GIVEN ENTRIES:
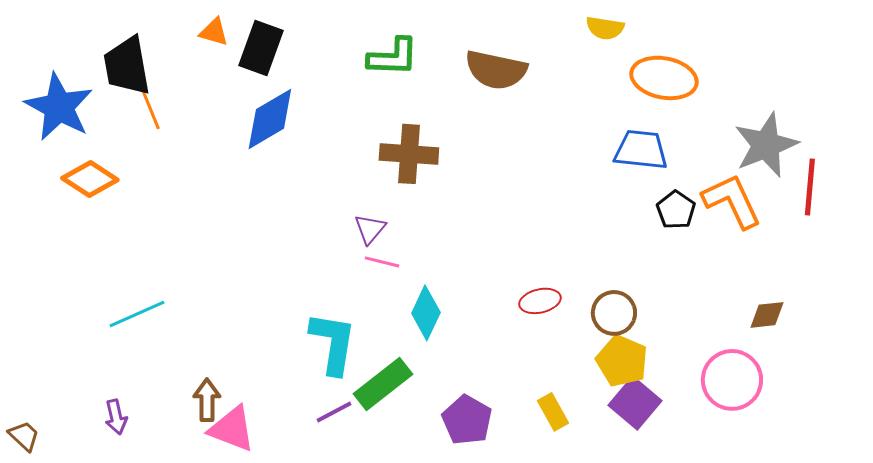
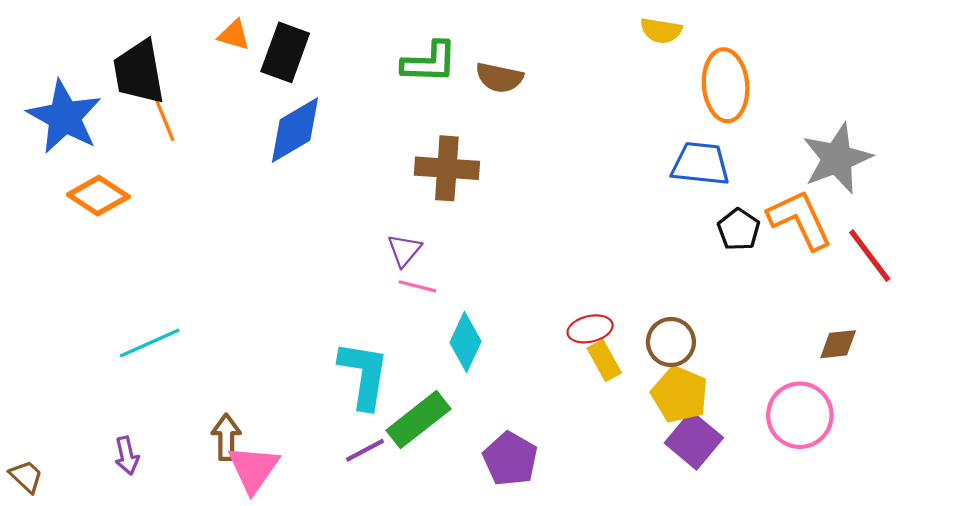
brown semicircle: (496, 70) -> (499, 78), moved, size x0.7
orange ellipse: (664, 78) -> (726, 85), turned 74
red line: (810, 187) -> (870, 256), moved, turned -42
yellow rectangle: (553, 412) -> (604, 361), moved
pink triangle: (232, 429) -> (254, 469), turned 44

TASK TO CARRY OUT: Each line of the data above needs to be retyped as it is, without any picture.

WRITTEN REPLY:
brown semicircle: (496, 70) -> (499, 78), moved, size x0.7
orange ellipse: (664, 78) -> (726, 85), turned 74
red line: (810, 187) -> (870, 256), moved, turned -42
yellow rectangle: (553, 412) -> (604, 361), moved
pink triangle: (232, 429) -> (254, 469), turned 44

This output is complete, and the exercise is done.